TASK TO COMPLETE: Retype the whole listing below exactly, keeping every picture out of it.

PROVIDED MATERIAL:
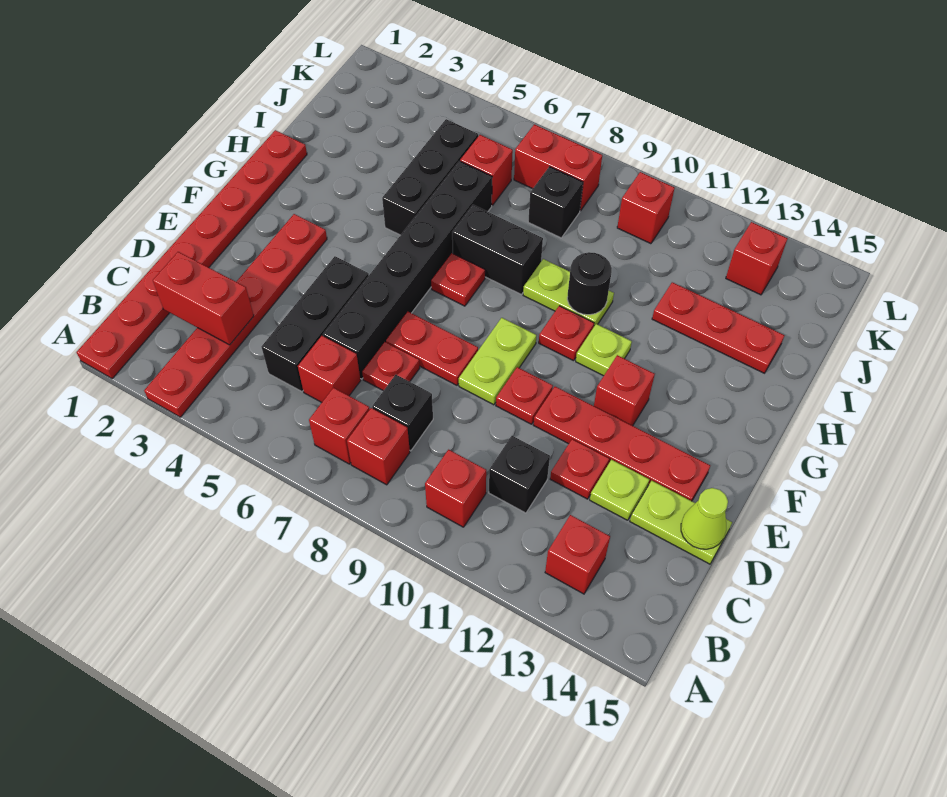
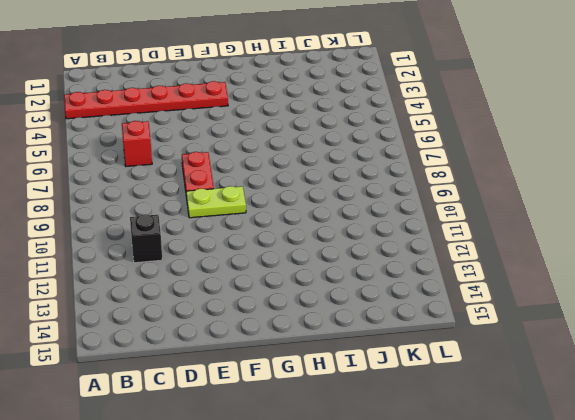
none -> red plate A1:H1 level 1
none -> red brick B7 level 1
none -> red brick B8 level 1
none -> red brick B10 level 1

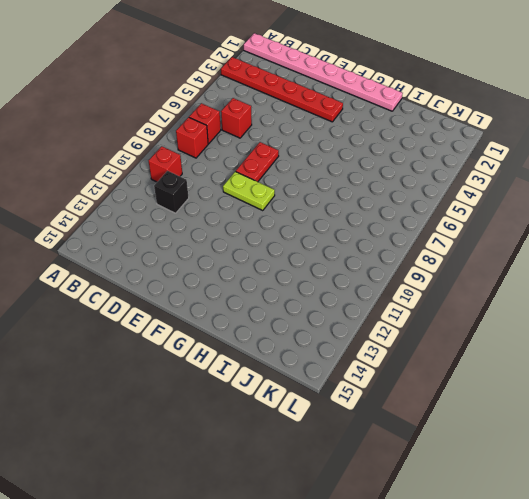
pink plate A1:H1 level 1 -> red plate A1:H1 level 1
none -> red brick B13 level 1
none -> black brick C5:E5 level 1
none -> black brick C8 level 1
none -> black brick D6:I6 level 1

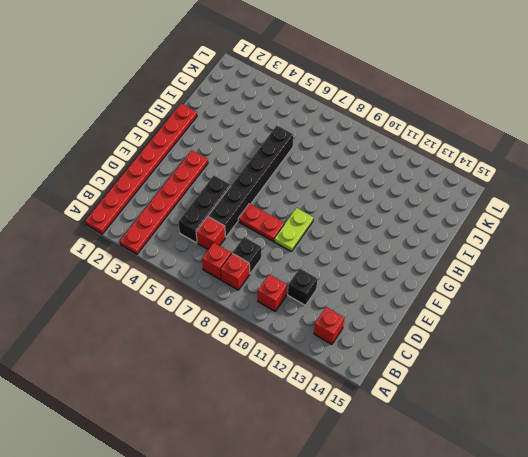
none -> red plate D7 level 1
none -> red plate D12 level 1
none -> lime plate D13 level 1
none -> lime plate D14:D15 level 1

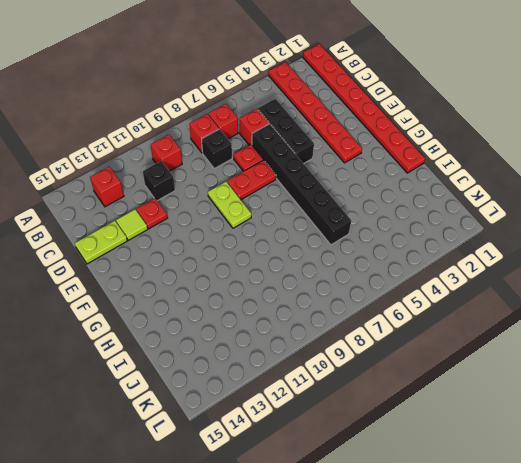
lime tile D13 level 1 -> lime plate D13 level 1
none -> red plate E10 level 1
none -> red plate E11:E14 level 1
none -> red brick F12 level 1
none -> red plate G7 level 1

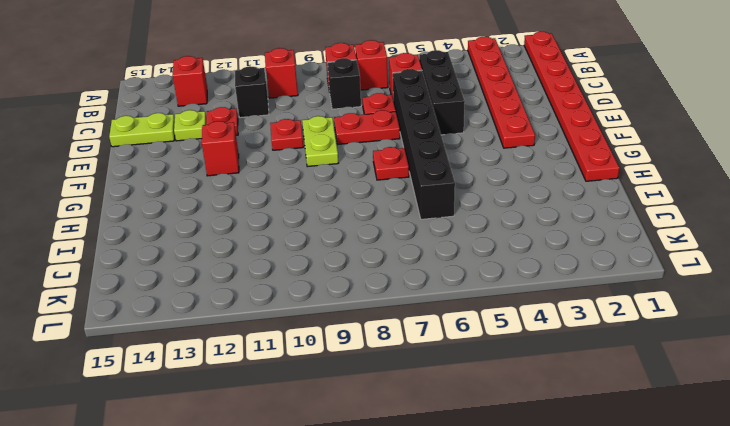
none -> red plate E11:E14 level 1
none -> red plate G10 level 1
none -> lime plate G11 level 1
none -> black brick H5:J5 level 1

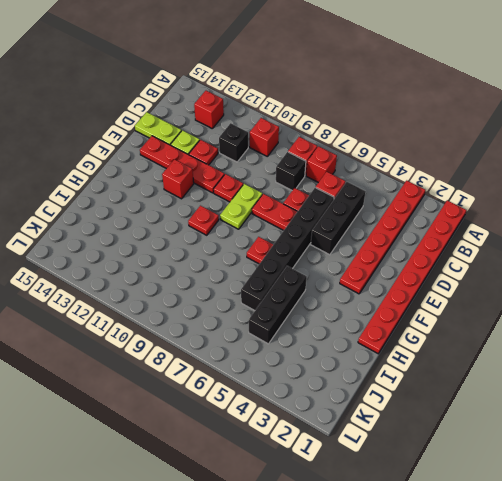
none -> lime plate G11 level 1
none -> black brick H7:H8 level 1
none -> lime plate H9:H10 level 1
none -> red plate I12:I14 level 1

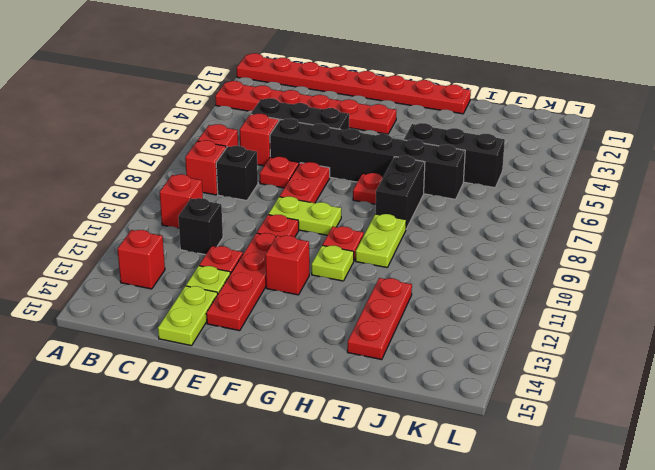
none -> red brick J6 level 1
none -> black brick J8 level 1
none -> red brick K7:K8 level 1
none -> red brick K10 level 1

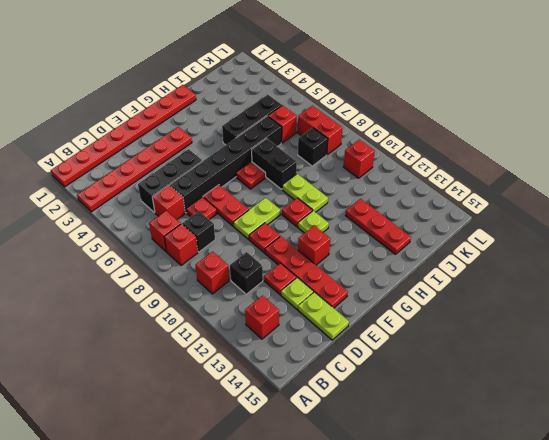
none -> red brick K13 level 1
none -> red brick C2:C3 level 2
none -> lime cone D15 level 2
none -> black round brick H10 level 2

SOLUTION:
none -> red plate A1:H1 level 1
none -> red brick B7 level 1
none -> red brick B8 level 1
none -> red brick B10 level 1

pink plate A1:H1 level 1 -> red plate A1:H1 level 1
none -> red brick B13 level 1
none -> black brick C5:E5 level 1
none -> black brick C8 level 1
none -> black brick D6:I6 level 1

none -> red plate D7 level 1
none -> red plate D12 level 1
none -> lime plate D13 level 1
none -> lime plate D14:D15 level 1

lime tile D13 level 1 -> lime plate D13 level 1
none -> red plate E10 level 1
none -> red plate E11:E14 level 1
none -> red brick F12 level 1
none -> red plate G7 level 1

none -> red plate E11:E14 level 1
none -> red plate G10 level 1
none -> lime plate G11 level 1
none -> black brick H5:J5 level 1

none -> lime plate G11 level 1
none -> black brick H7:H8 level 1
none -> lime plate H9:H10 level 1
none -> red plate I12:I14 level 1

none -> red brick J6 level 1
none -> black brick J8 level 1
none -> red brick K7:K8 level 1
none -> red brick K10 level 1

none -> red brick K13 level 1
none -> red brick C2:C3 level 2
none -> lime cone D15 level 2
none -> black round brick H10 level 2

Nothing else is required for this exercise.